* _THE PROBLEM_:
Write out every line from the listing below where the string "cactus" is found.

* _DATA FOR ANALYSIS_:
╭──

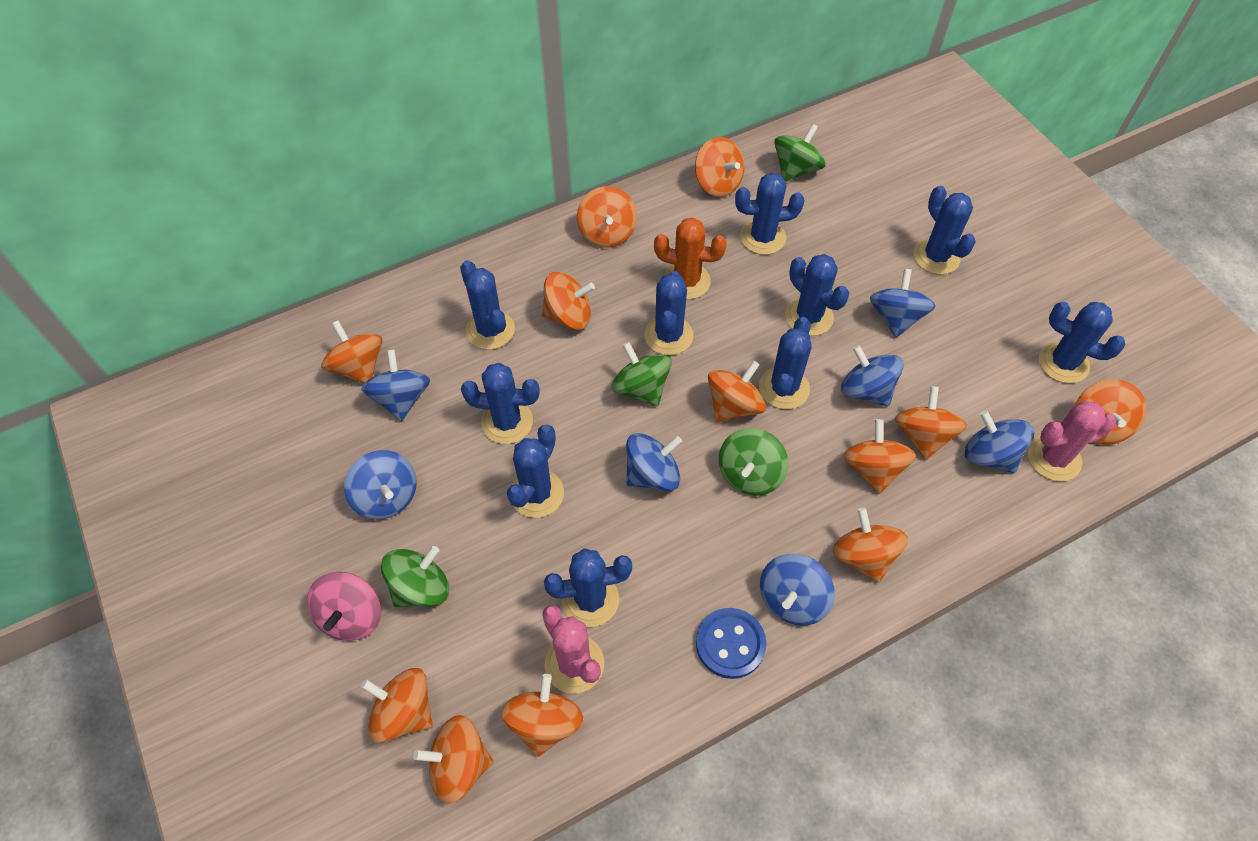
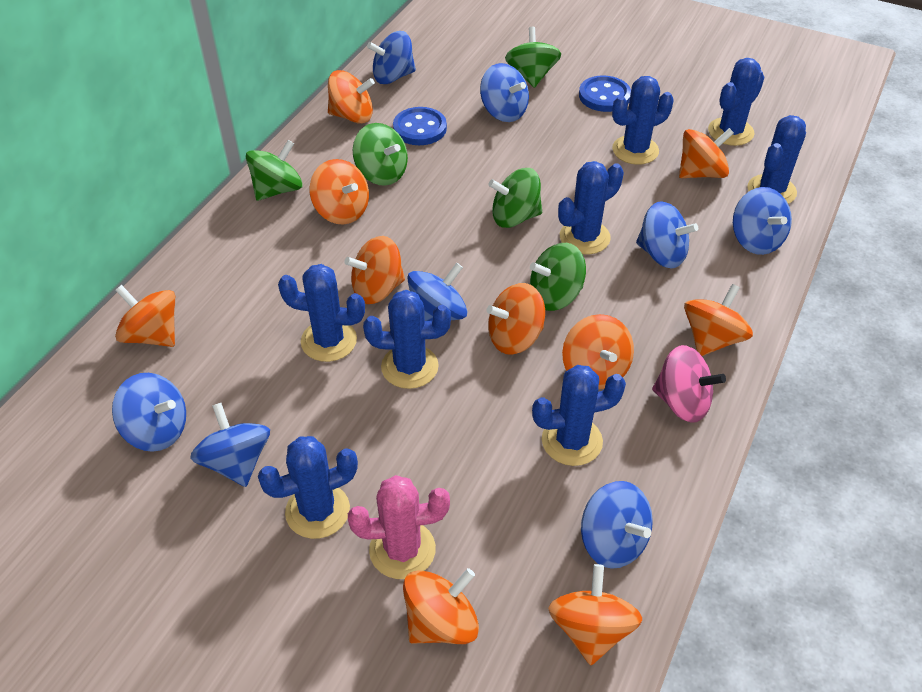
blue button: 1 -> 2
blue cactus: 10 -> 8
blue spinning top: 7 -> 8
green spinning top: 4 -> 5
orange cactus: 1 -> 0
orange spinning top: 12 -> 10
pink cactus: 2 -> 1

╰──
╭──

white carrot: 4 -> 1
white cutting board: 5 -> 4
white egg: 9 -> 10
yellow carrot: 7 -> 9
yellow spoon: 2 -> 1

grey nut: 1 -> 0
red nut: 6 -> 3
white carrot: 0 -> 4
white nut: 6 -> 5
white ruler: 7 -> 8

╰──
╭──

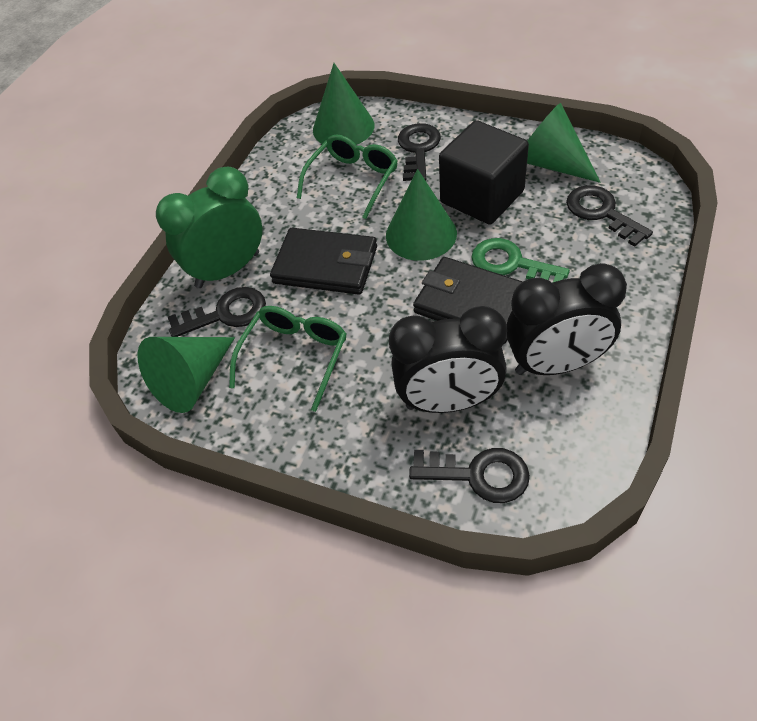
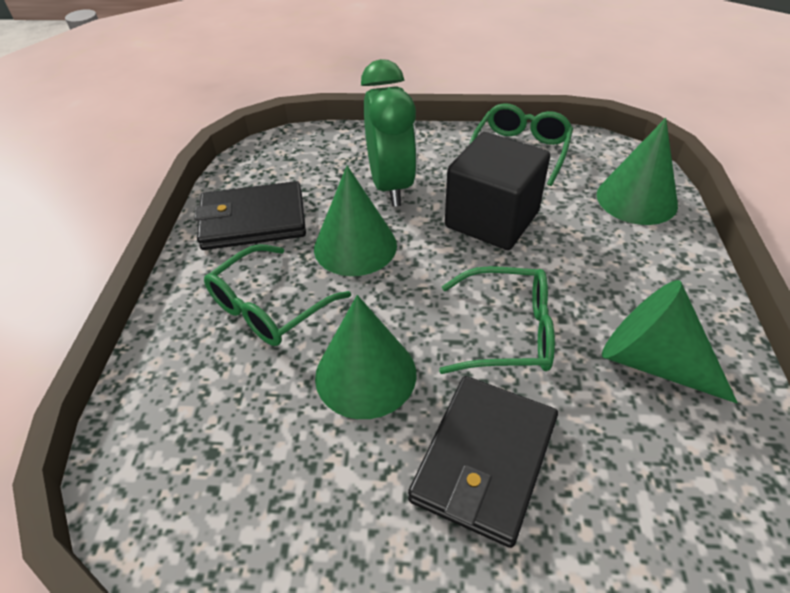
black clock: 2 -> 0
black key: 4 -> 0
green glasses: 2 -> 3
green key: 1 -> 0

╰──

* _WRITTEN REPLY_:
blue cactus: 10 -> 8
orange cactus: 1 -> 0
pink cactus: 2 -> 1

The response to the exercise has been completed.